[Object transformation records]
....................

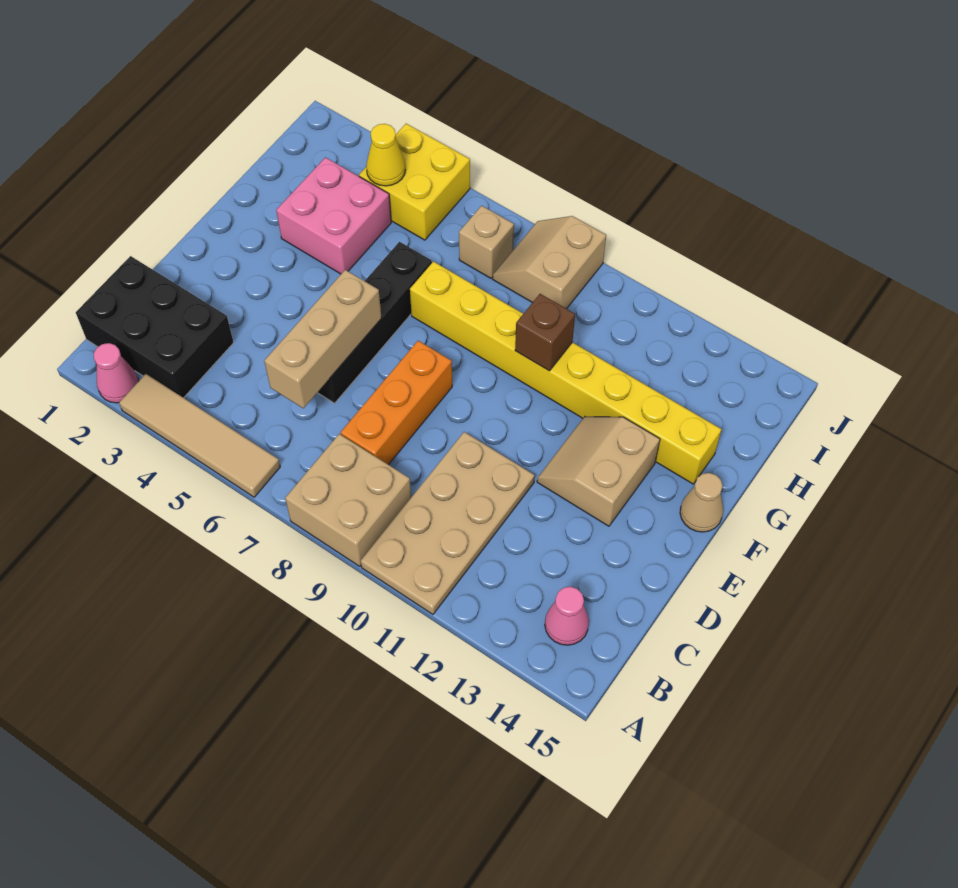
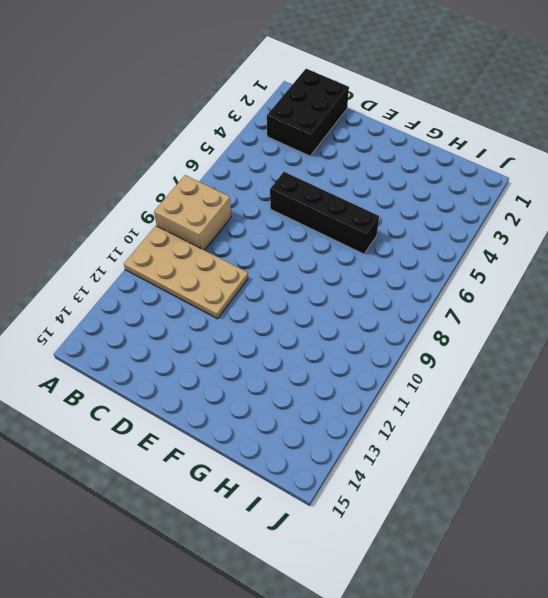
none -> pink 1x1 cone [94,343,139,403]
none -> tan 1x4 tile [119,374,280,497]
none -> pink 1x1 cone [545,587,589,645]

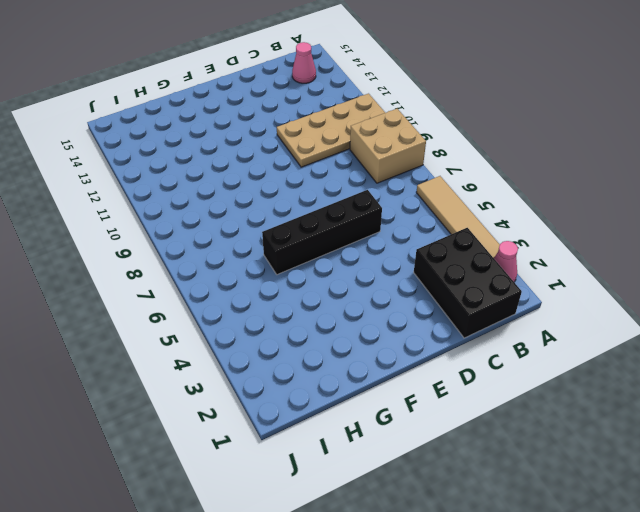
none -> orange 1x3 brick [341,341,452,465]
none -> tan 2x2 slope [537,416,660,526]
none -> tan 1x1 cone [680,473,723,532]

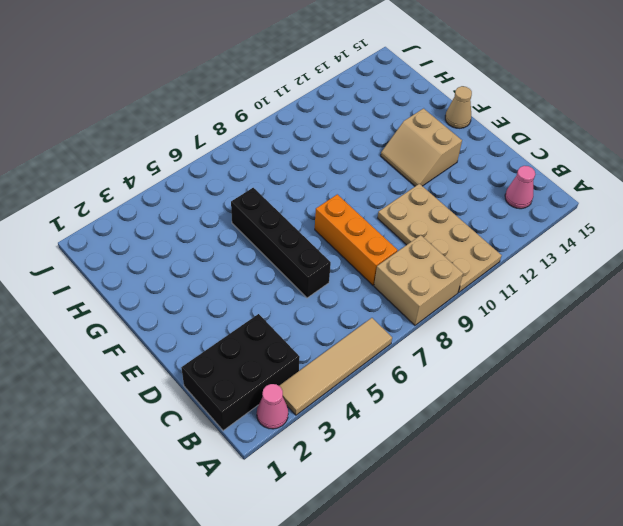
none -> pink 2x2 brick [276,157,391,274]
none -> yellow 1x8 brick [410,262,722,484]
none -> yellow 2x2 brick [359,124,470,240]

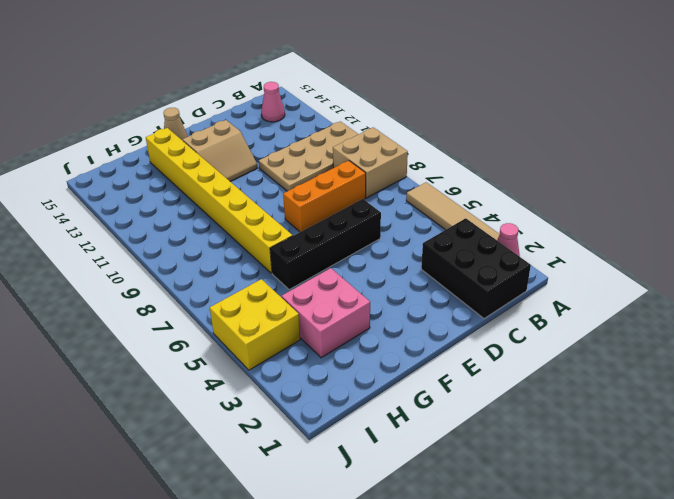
none -> tan 1x1 brick [459,206,514,278]
none -> tan 2x2 slope [493,216,606,309]
none -> tan 1x3 brick [264,270,381,408]

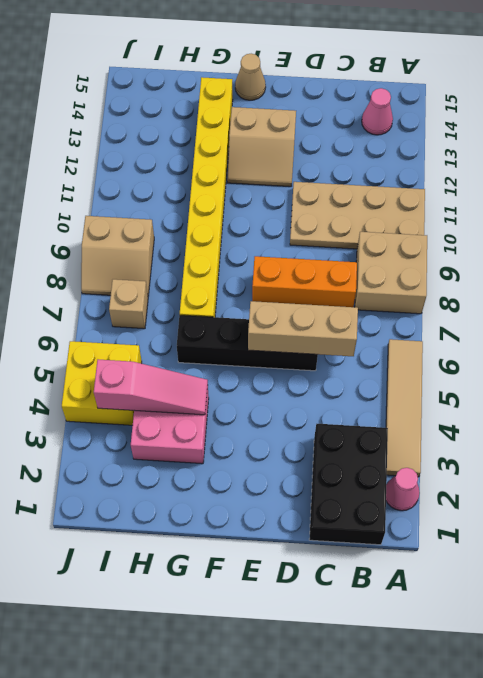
pink 1x3 slope [94,359,208,415] -> yellow 1x1 cone [366,124,405,186]
none -> brown 1x1 brick [515,294,575,371]

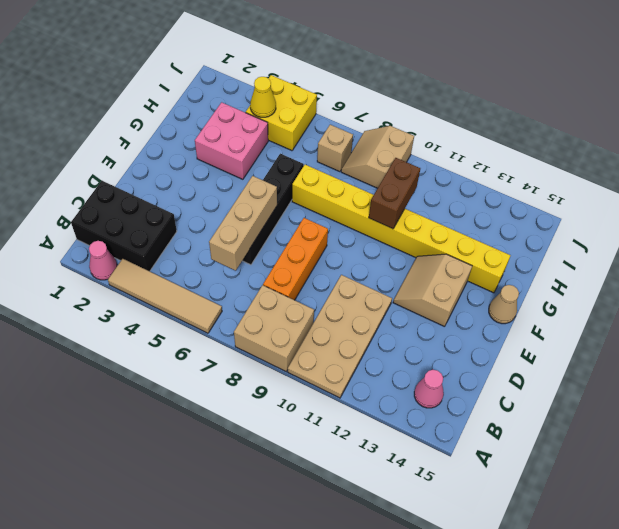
brown 1x2 brick [369,158,420,229] -> brown 1x1 brick [515,294,575,371]

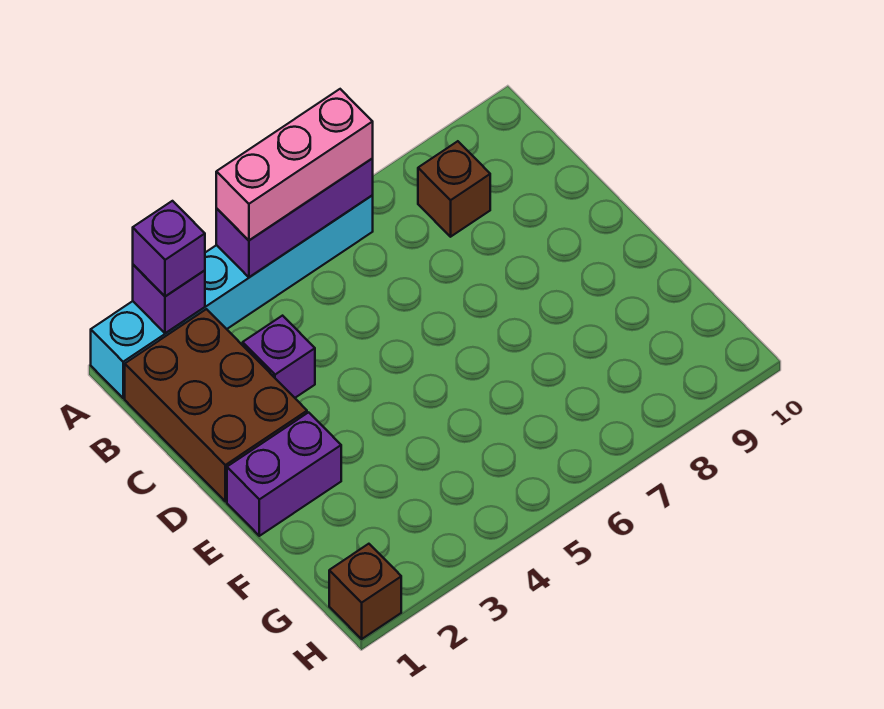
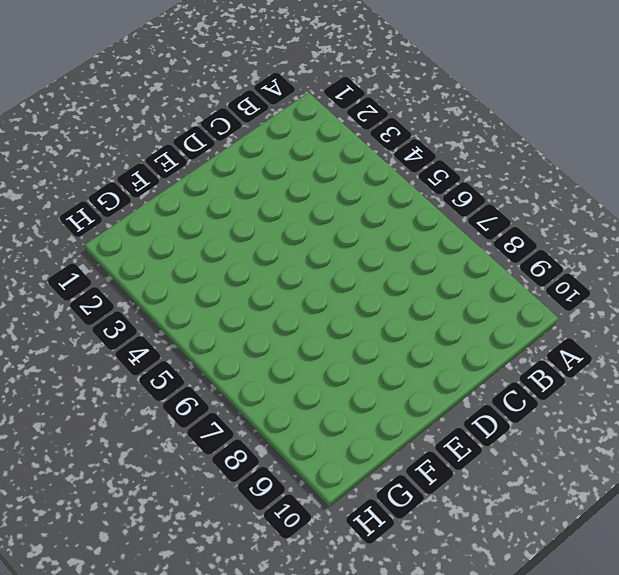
none -> cyan 1x6 brick [91,196,373,398]
none -> brown 2x3 brick [125,309,307,501]

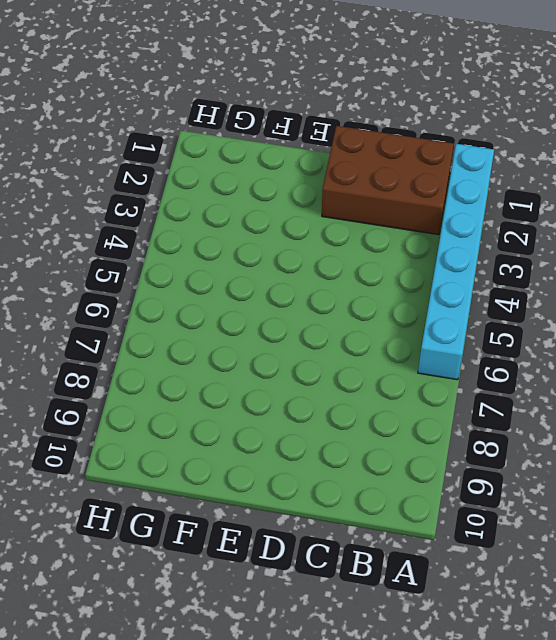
none -> brown 1x1 brick [418,141,490,237]
none -> purple 1x1 brick [243,316,315,398]

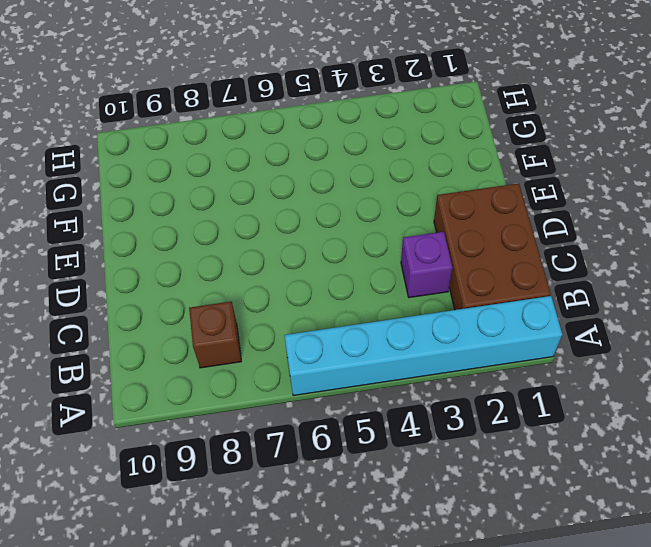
none -> purple 1x2 brick [227,412,341,536]
none -> brown 1x1 brick [329,544,401,639]

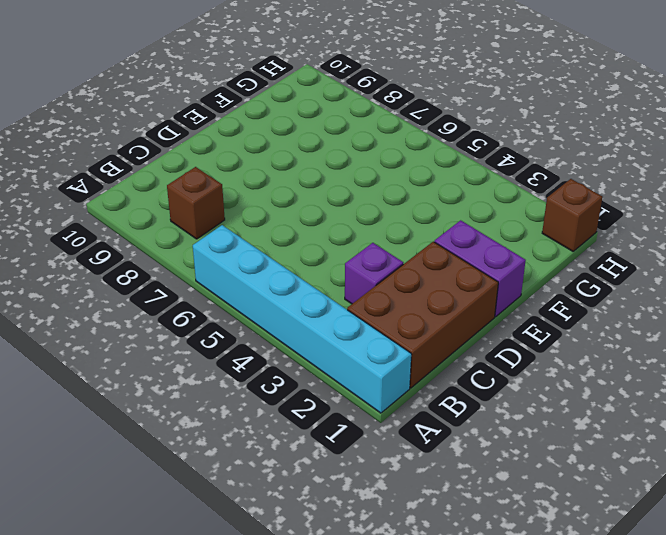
none -> purple 1x1 brick [133,265,205,333]
none -> purple 1x3 brick [216,159,373,277]

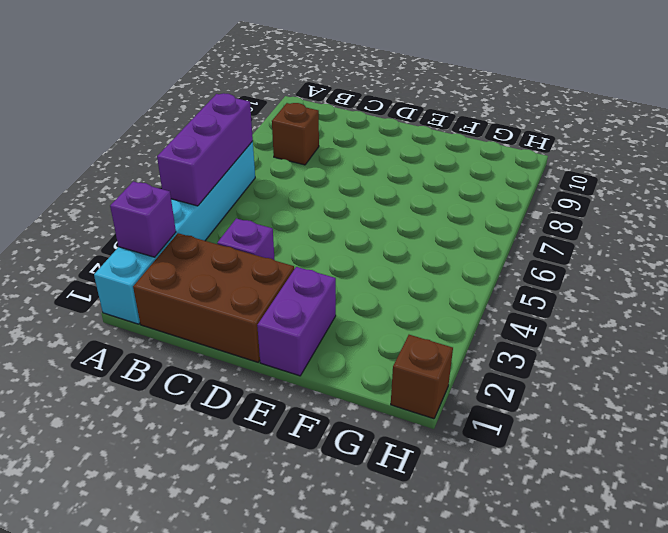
none -> purple 1x1 brick [133,201,205,296]
none -> pink 1x3 brick [216,89,373,240]

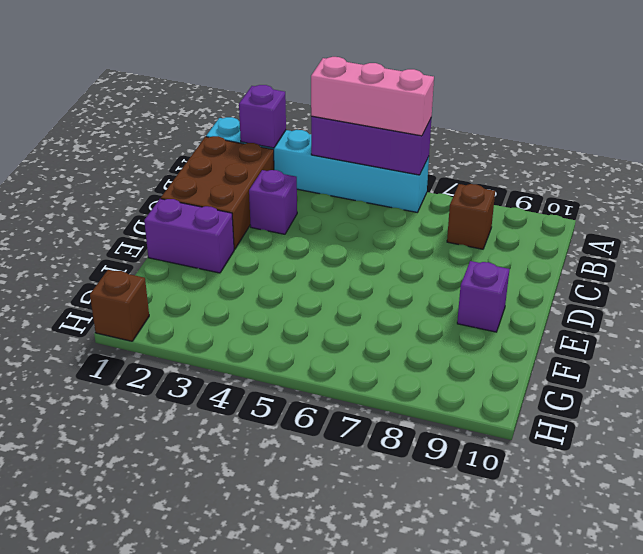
purple 1x1 brick [457,261,510,332] -> purple 1x1 brick moved to [133,201,205,296]

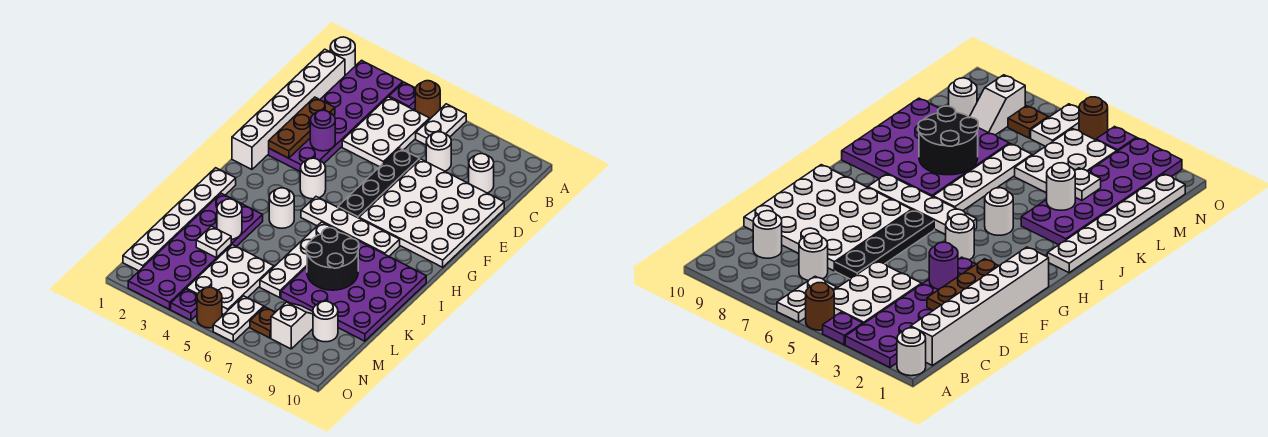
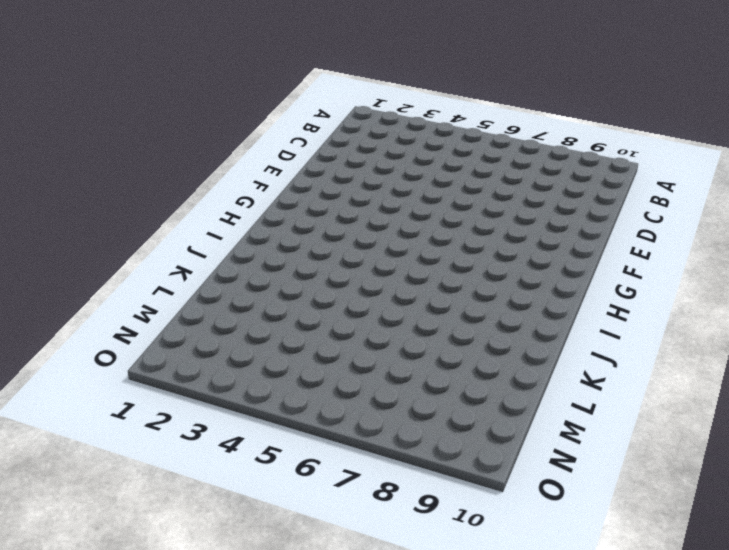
none -> white 1x1 round brick [330,37,355,75]
none -> purple 2x6 plate [269,60,403,171]
none -> purple 1x1 plate [389,82,416,110]
none -> brown 1x1 round brick [415,81,440,119]

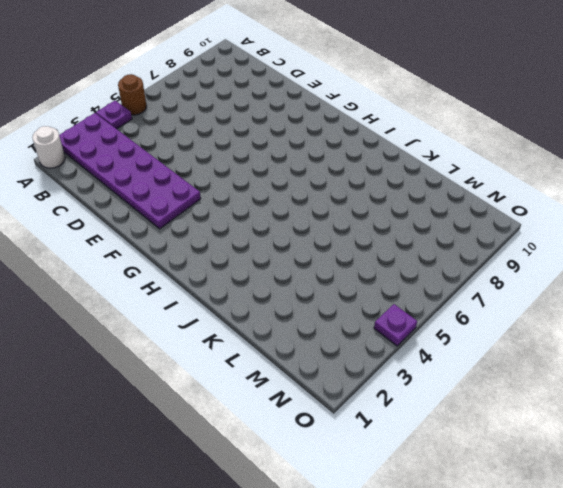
none -> white 1x2 plate [416,104,466,145]
none -> white 1x6 brick [232,49,345,169]
none -> white 2x3 plate [342,97,430,167]
none -> white 1x1 round brick [426,132,451,171]

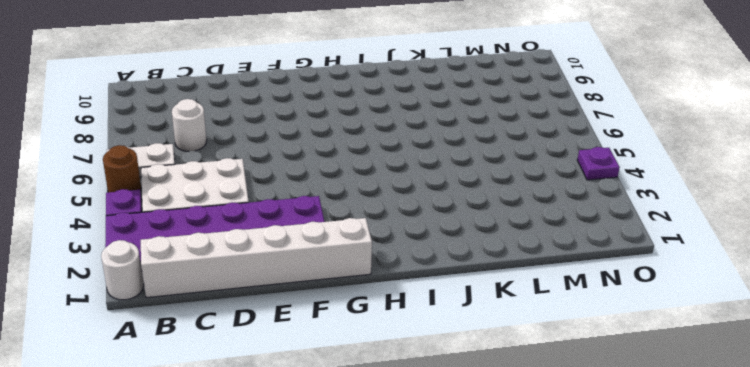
none -> white 1x1 round brick [469,154,494,193]
none -> black 1x4 plate [338,148,420,218]
none -> white 4x4 plate [359,159,504,267]
none -> white 1x1 round brick [300,158,326,199]

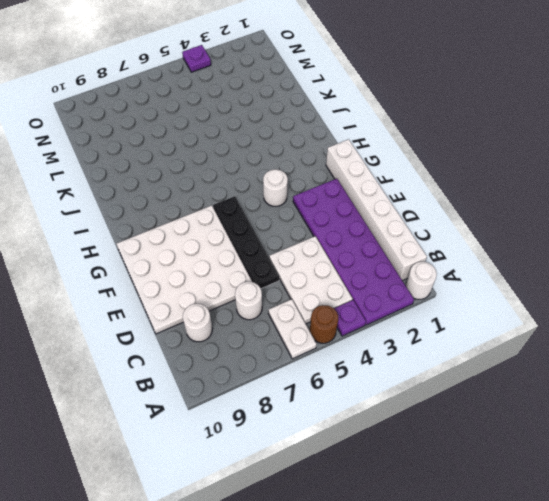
none -> white 1x4 plate [301,197,400,256]
none -> white 1x6 plate [123,168,236,271]
none -> white 1x1 round brick [269,188,294,228]
none -> white 1x4 plate [260,222,342,298]

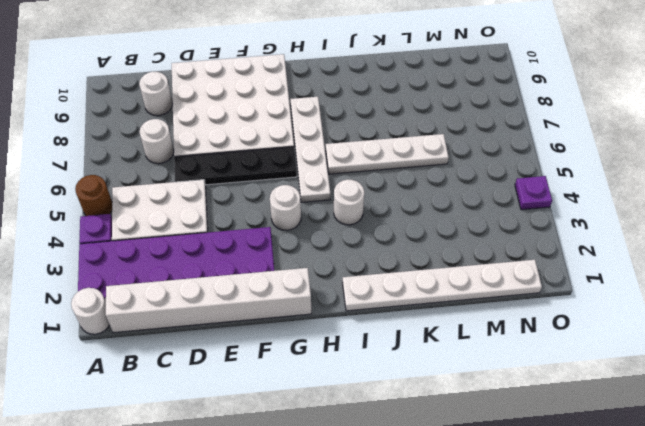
none -> white 1x2 plate [416,104,466,145]
none -> purple 4x4 plate [281,233,426,341]
none -> purple 2x6 plate [128,193,263,309]
none -> white 2x3 plate [186,245,274,315]

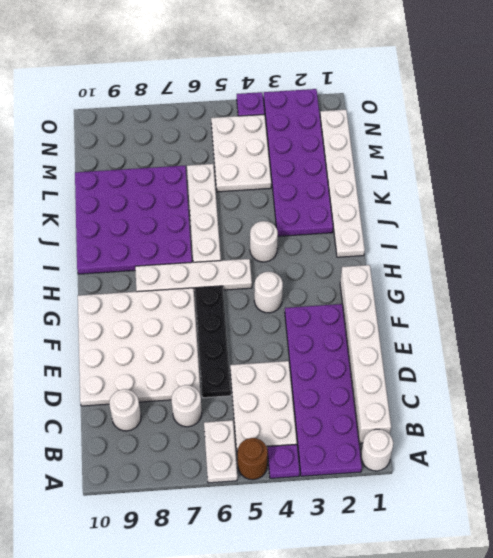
none -> white 1x2 slope [271,302,313,349]
none -> white 1x1 round brick [313,301,338,342]
none -> white 1x2 plate [213,296,264,342]
none -> brown 1x1 plate [250,307,275,338]

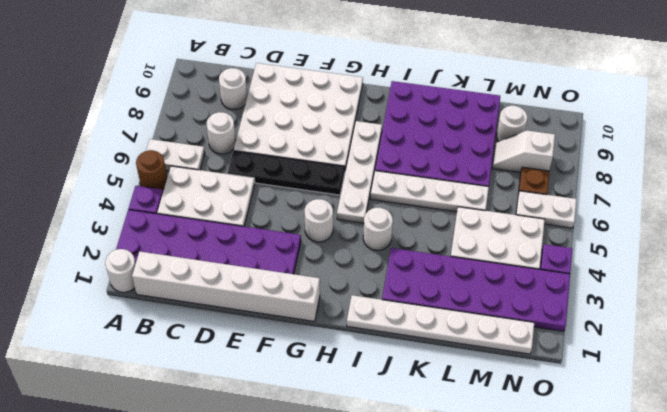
none -> brown 1x1 round brick [197,287,222,328]
none -> brown 1x3 plate [269,97,335,158]
none -> purple 1x1 round brick [310,110,335,151]
none -> black 2x2 round brick [306,228,359,290]

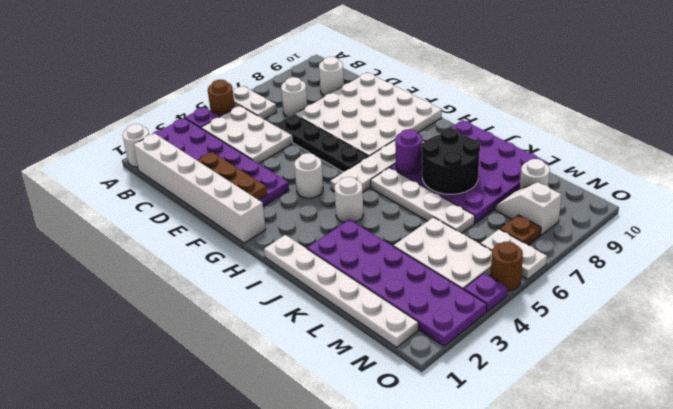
purple 1x1 round brick [395,129,423,174] -> purple 1x1 round brick moved to [310,110,335,151]
none -> white 1x1 round brick [217,199,242,239]
none -> white 1x1 plate [196,226,231,258]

....................

EXERCISE REQUIREMENTS - Above are the records; copy from them only the lines starting at the one containing "none -> brown 2x3 brick [125,309,307,501]" and ending at the one containing "none -> black 1x4 plate [338,148,420,218]", exactly and without pictures.

WRITTEN ANSWER -
none -> brown 2x3 brick [125,309,307,501]

none -> brown 1x1 brick [418,141,490,237]
none -> purple 1x1 brick [243,316,315,398]

none -> purple 1x2 brick [227,412,341,536]
none -> brown 1x1 brick [329,544,401,639]

none -> purple 1x1 brick [133,265,205,333]
none -> purple 1x3 brick [216,159,373,277]

none -> purple 1x1 brick [133,201,205,296]
none -> pink 1x3 brick [216,89,373,240]

purple 1x1 brick [457,261,510,332] -> purple 1x1 brick moved to [133,201,205,296]

none -> white 1x1 round brick [330,37,355,75]
none -> purple 2x6 plate [269,60,403,171]
none -> purple 1x1 plate [389,82,416,110]
none -> brown 1x1 round brick [415,81,440,119]

none -> white 1x2 plate [416,104,466,145]
none -> white 1x6 brick [232,49,345,169]
none -> white 2x3 plate [342,97,430,167]
none -> white 1x1 round brick [426,132,451,171]

none -> white 1x1 round brick [469,154,494,193]
none -> black 1x4 plate [338,148,420,218]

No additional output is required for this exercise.